Shape position updates:

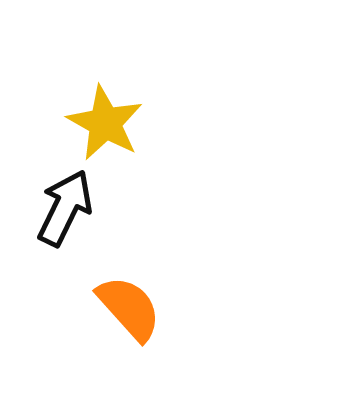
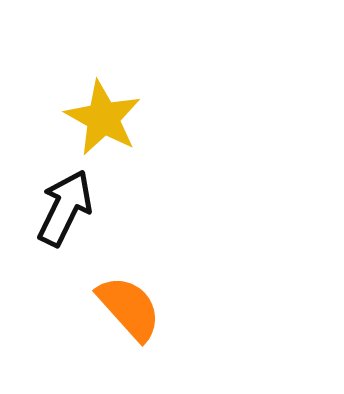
yellow star: moved 2 px left, 5 px up
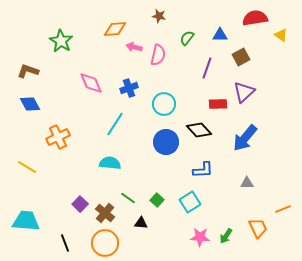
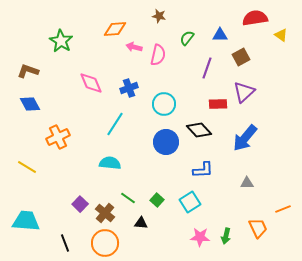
green arrow: rotated 21 degrees counterclockwise
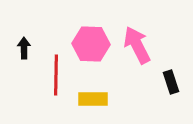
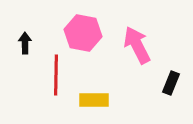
pink hexagon: moved 8 px left, 11 px up; rotated 9 degrees clockwise
black arrow: moved 1 px right, 5 px up
black rectangle: moved 1 px down; rotated 40 degrees clockwise
yellow rectangle: moved 1 px right, 1 px down
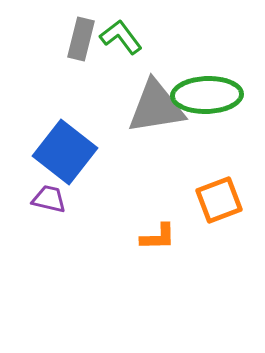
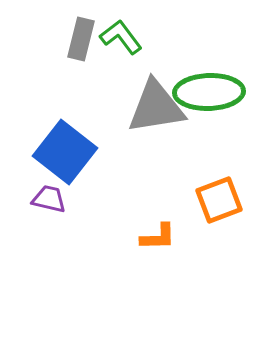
green ellipse: moved 2 px right, 3 px up
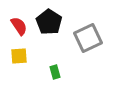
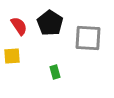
black pentagon: moved 1 px right, 1 px down
gray square: rotated 28 degrees clockwise
yellow square: moved 7 px left
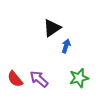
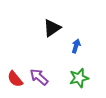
blue arrow: moved 10 px right
purple arrow: moved 2 px up
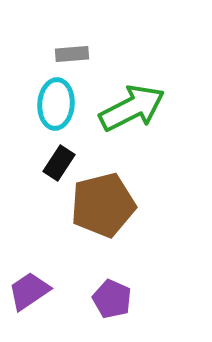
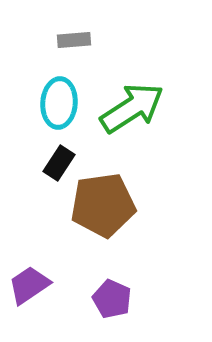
gray rectangle: moved 2 px right, 14 px up
cyan ellipse: moved 3 px right, 1 px up
green arrow: rotated 6 degrees counterclockwise
brown pentagon: rotated 6 degrees clockwise
purple trapezoid: moved 6 px up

**EXERCISE REQUIREMENTS:** Nothing but the lines from the one containing "purple arrow: moved 2 px up" through the end of the entries is to be retyped, exactly as written and without pictures.

**WORKED SOLUTION:**
purple arrow: moved 2 px up
gray rectangle: moved 2 px right, 14 px up
cyan ellipse: moved 3 px right, 1 px up
green arrow: rotated 6 degrees counterclockwise
brown pentagon: rotated 6 degrees clockwise
purple trapezoid: moved 6 px up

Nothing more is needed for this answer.